▶ _WHAT TO DO_
Your answer must consist of the records exactly as given, with no pictures included.

[Excerpts from a dataset]

>>>

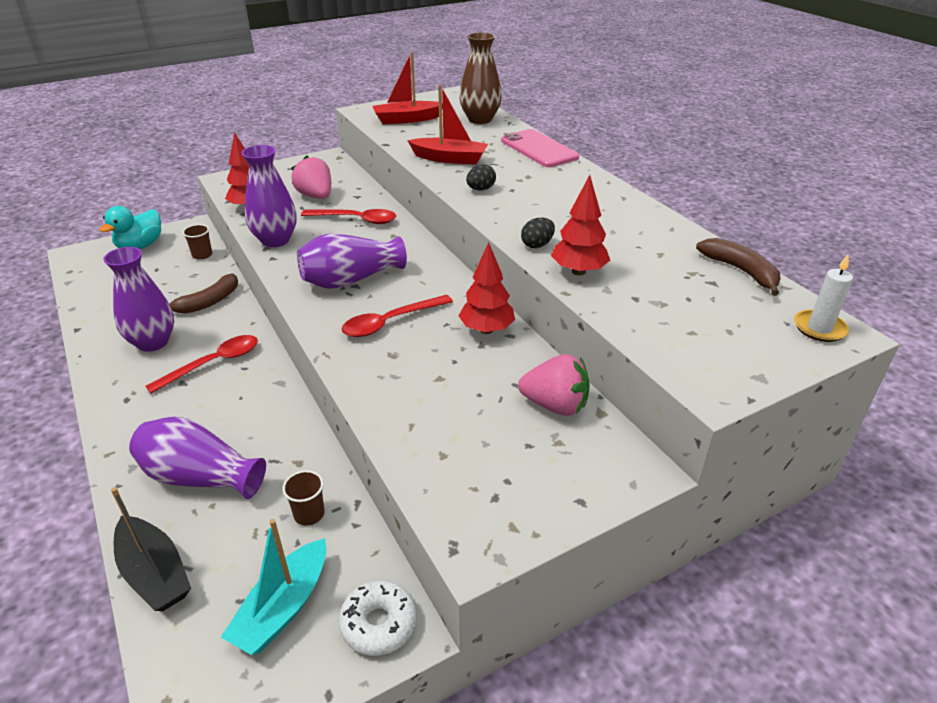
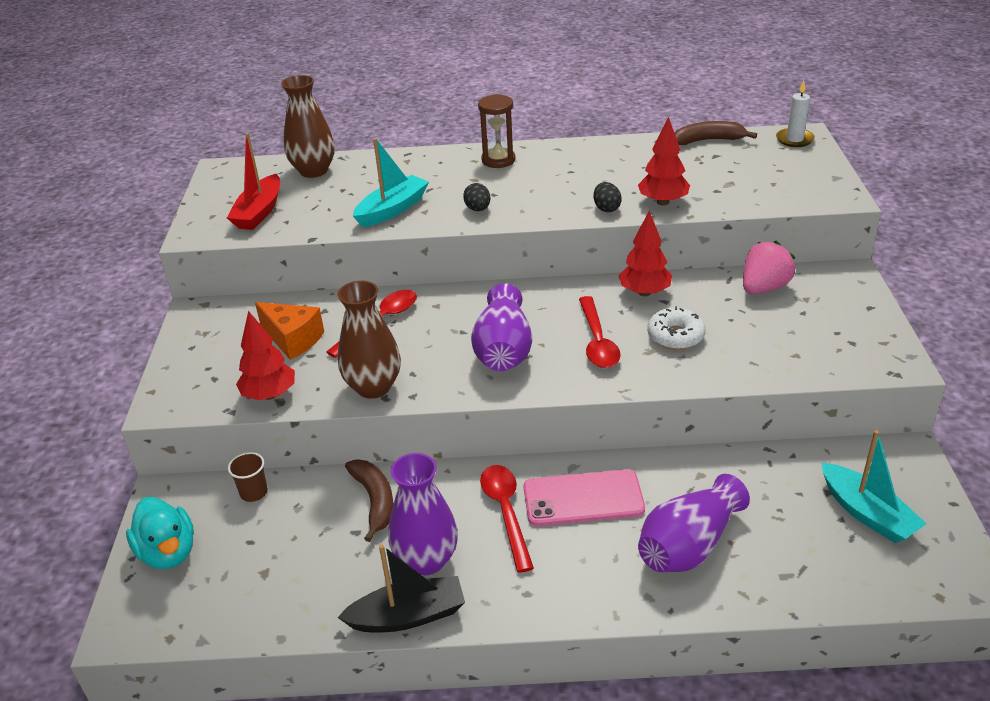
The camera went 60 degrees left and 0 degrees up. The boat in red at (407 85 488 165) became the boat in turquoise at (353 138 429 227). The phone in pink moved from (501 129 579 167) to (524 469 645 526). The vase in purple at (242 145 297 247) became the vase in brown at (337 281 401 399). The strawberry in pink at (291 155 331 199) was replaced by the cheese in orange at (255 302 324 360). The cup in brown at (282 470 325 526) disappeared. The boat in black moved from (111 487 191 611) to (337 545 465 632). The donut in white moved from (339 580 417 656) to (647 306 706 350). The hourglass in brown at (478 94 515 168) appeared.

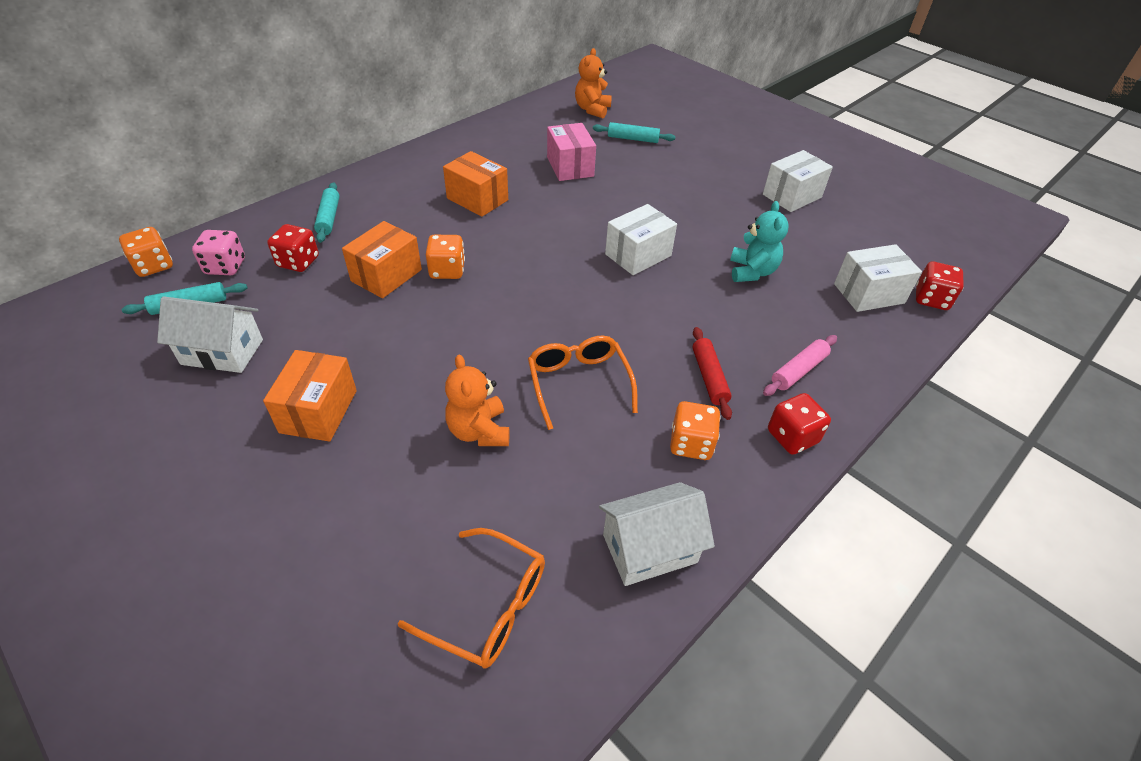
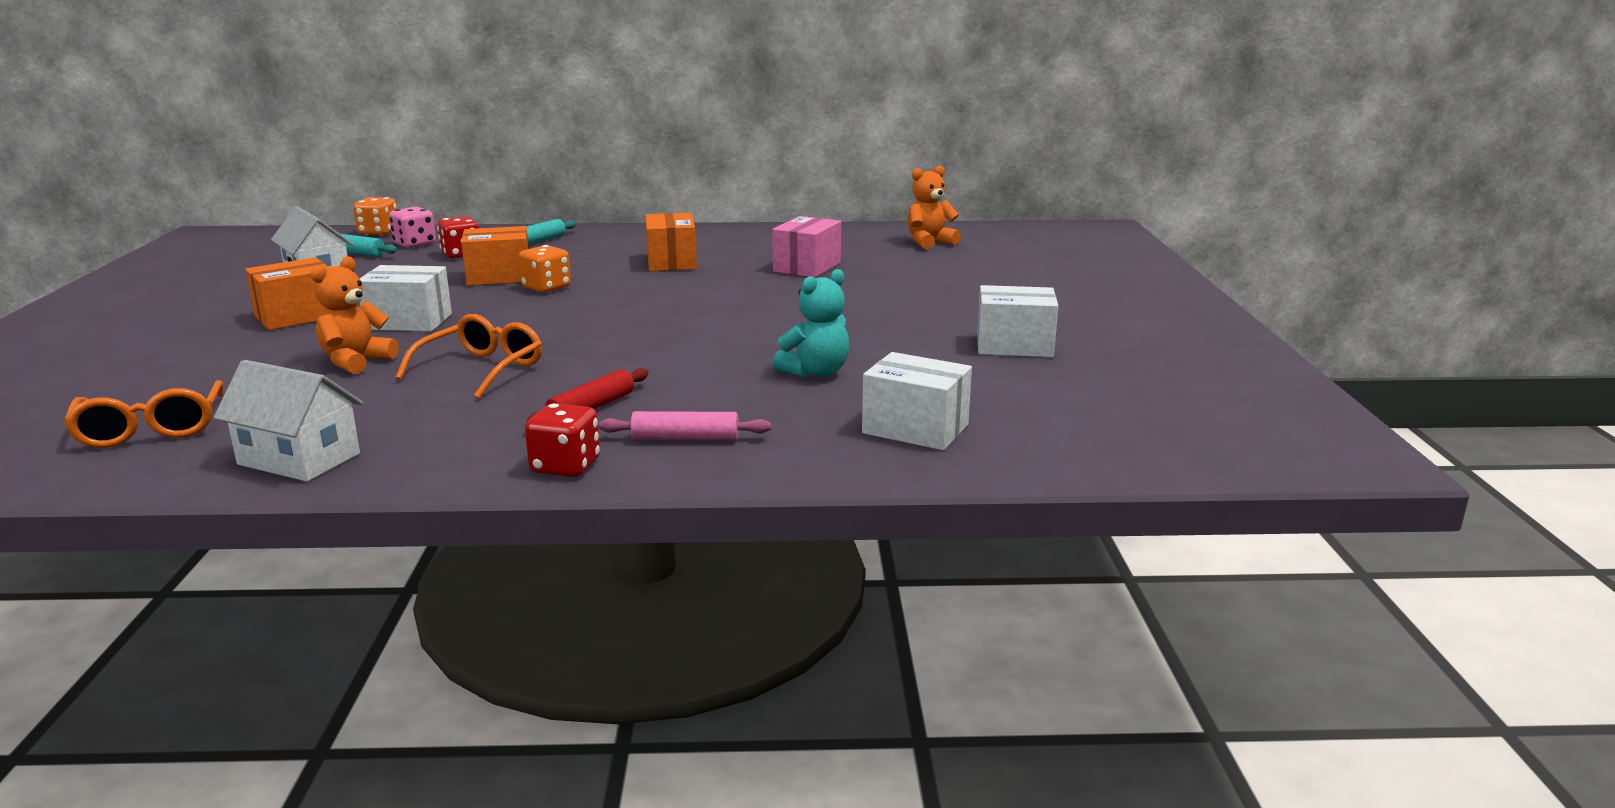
The camera went 45 degrees right and 25 degrees down. The rolling pin in turquoise at (593 122 676 143) disappeared. The box in white moved from (605 204 677 275) to (360 265 452 331). The dice in red at (916 262 964 310) disappeared. The dice in orange at (670 401 721 460) disappeared.

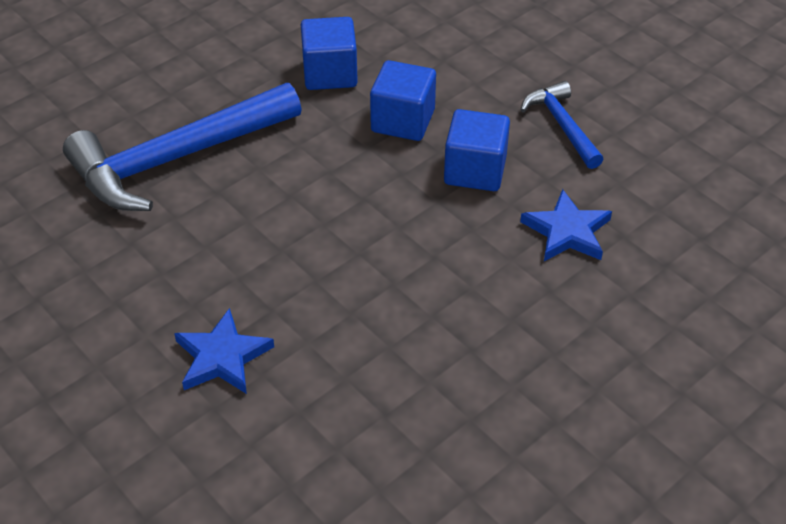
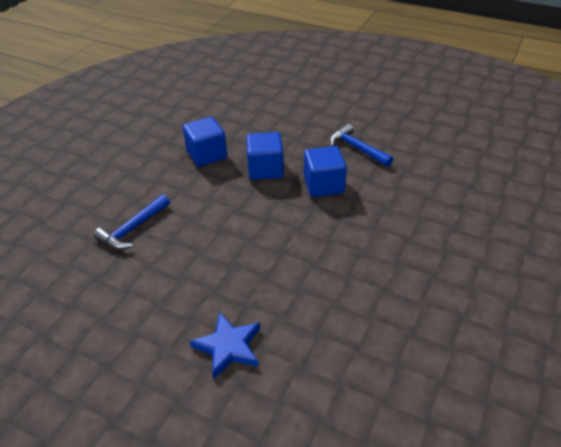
The camera went 20 degrees left and 5 degrees down. The hammer in blue at (63 83 302 211) changed to 0.51 times the size. The star in blue at (520 189 612 261) disappeared.

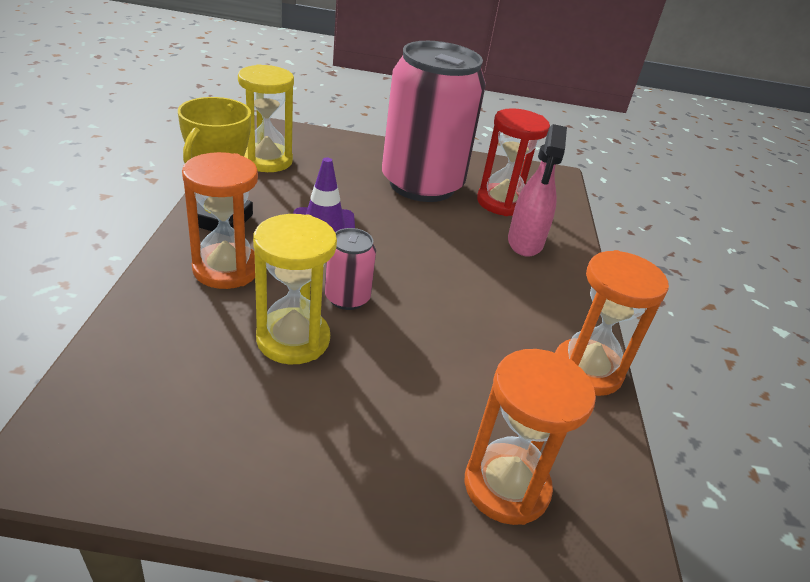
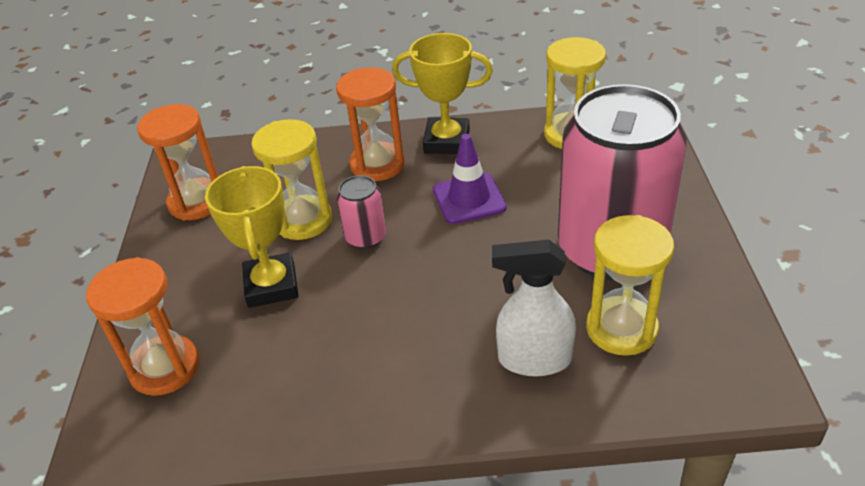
The camera went 90 degrees right and 5 degrees up. The hourglass in red at (477 108 550 216) became the hourglass in yellow at (586 215 674 356). The spray bottle in pink at (508 124 567 257) became the spray bottle in white at (492 240 576 376). The hourglass in orange moved from (555 250 669 396) to (137 104 218 220). The trophy in yellow at (205 166 299 308) appeared.

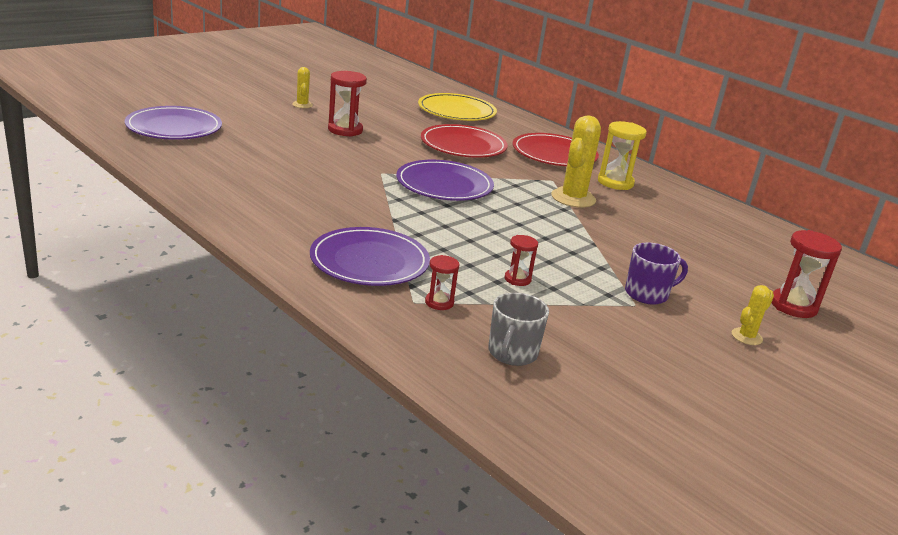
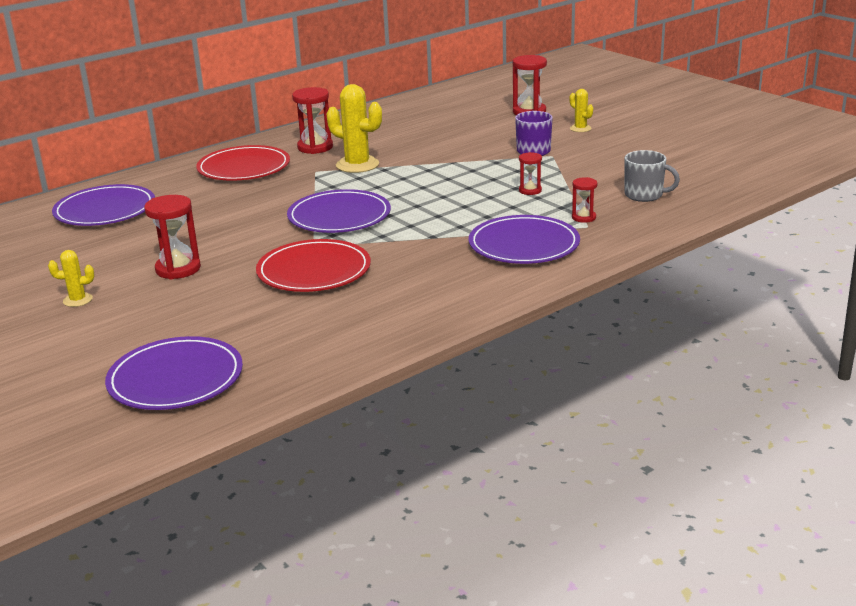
The camera went 80 degrees left and 0 degrees up. The plate in yellow at (418 93 497 121) became the plate in purple at (52 184 155 226). The hourglass in yellow at (598 121 647 190) became the hourglass in red at (292 87 333 154). The plate in red moved from (421 124 508 158) to (256 239 371 292).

<<<

▶ _REPLY_
The camera went 60 degrees left and 0 degrees up. The boat in red at (407 85 488 165) became the boat in turquoise at (353 138 429 227). The phone in pink moved from (501 129 579 167) to (524 469 645 526). The vase in purple at (242 145 297 247) became the vase in brown at (337 281 401 399). The strawberry in pink at (291 155 331 199) was replaced by the cheese in orange at (255 302 324 360). The cup in brown at (282 470 325 526) disappeared. The boat in black moved from (111 487 191 611) to (337 545 465 632). The donut in white moved from (339 580 417 656) to (647 306 706 350). The hourglass in brown at (478 94 515 168) appeared.

The camera went 45 degrees right and 25 degrees down. The rolling pin in turquoise at (593 122 676 143) disappeared. The box in white moved from (605 204 677 275) to (360 265 452 331). The dice in red at (916 262 964 310) disappeared. The dice in orange at (670 401 721 460) disappeared.

The camera went 20 degrees left and 5 degrees down. The hammer in blue at (63 83 302 211) changed to 0.51 times the size. The star in blue at (520 189 612 261) disappeared.

The camera went 90 degrees right and 5 degrees up. The hourglass in red at (477 108 550 216) became the hourglass in yellow at (586 215 674 356). The spray bottle in pink at (508 124 567 257) became the spray bottle in white at (492 240 576 376). The hourglass in orange moved from (555 250 669 396) to (137 104 218 220). The trophy in yellow at (205 166 299 308) appeared.

The camera went 80 degrees left and 0 degrees up. The plate in yellow at (418 93 497 121) became the plate in purple at (52 184 155 226). The hourglass in yellow at (598 121 647 190) became the hourglass in red at (292 87 333 154). The plate in red moved from (421 124 508 158) to (256 239 371 292).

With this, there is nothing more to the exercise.